§ **What you are asked to do**: Transcribe the data in full and exactly, omitting any pictures.

[Extracted records]
▬▬▬▬▬▬▬▬▬▬
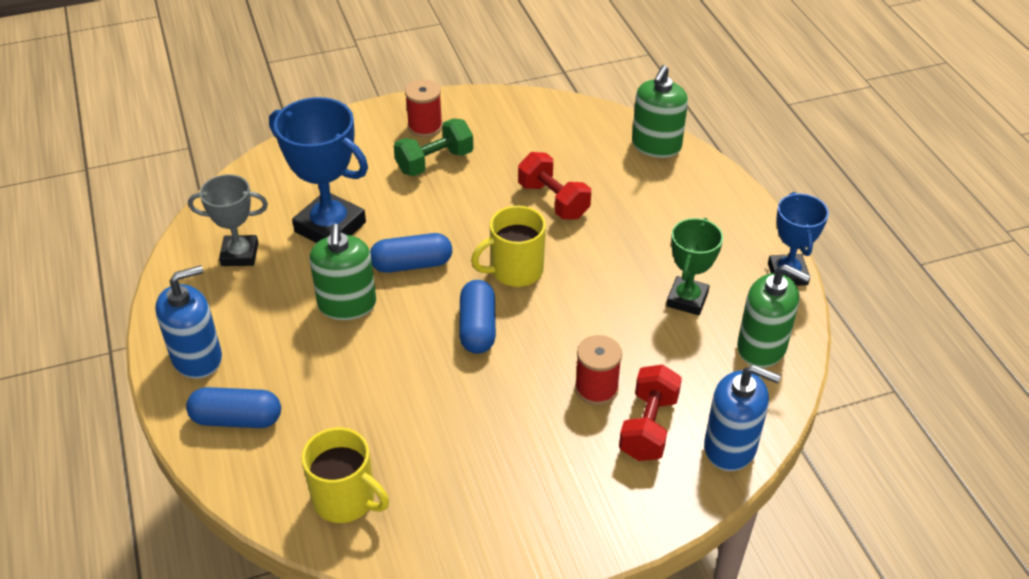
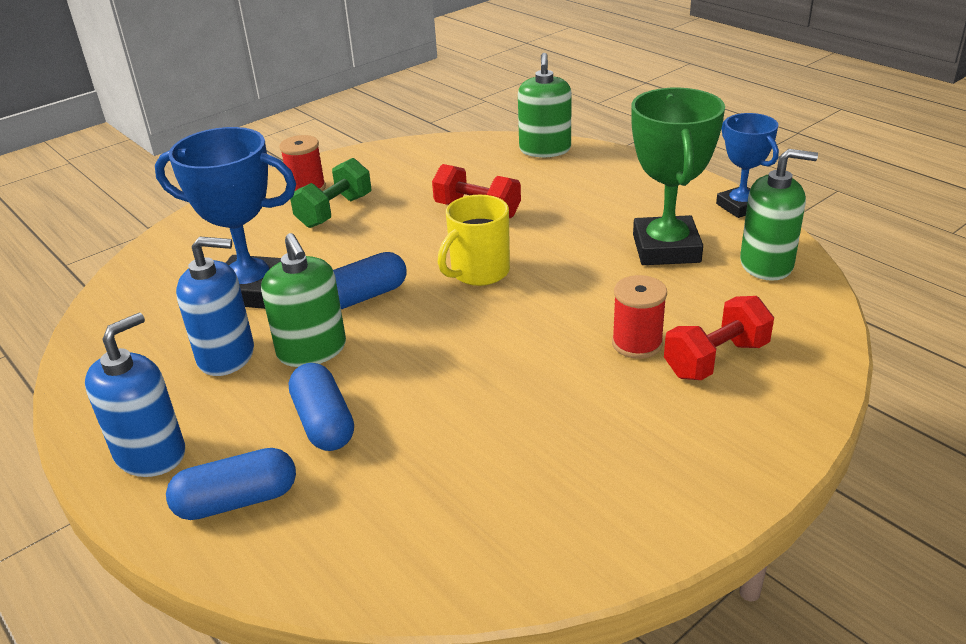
camera: 20 degrees left, 10 degrees down
(240, 254) = (155, 341): grey trophy -> none
(346, 500) = (429, 540): yellow mug -> none
(478, 328) = (473, 329): blue capsule -> blue capsule (324, 422)
(648, 427) = (716, 359): red dumbbell -> red dumbbell turned 60 degrees clockwise
(687, 299) = (666, 248): green trophy -> green trophy, size x1.60
(730, 447) = (809, 351): blue soap dispenser -> blue soap dispenser (226, 356)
▬▬▬▬▬▬▬▬▬▬
§ **Answer to this problem**:
camera: 20 degrees left, 10 degrees down
(240, 254) = (155, 341): grey trophy -> none
(346, 500) = (429, 540): yellow mug -> none
(478, 328) = (473, 329): blue capsule -> blue capsule (324, 422)
(648, 427) = (716, 359): red dumbbell -> red dumbbell turned 60 degrees clockwise
(687, 299) = (666, 248): green trophy -> green trophy, size x1.60
(730, 447) = (809, 351): blue soap dispenser -> blue soap dispenser (226, 356)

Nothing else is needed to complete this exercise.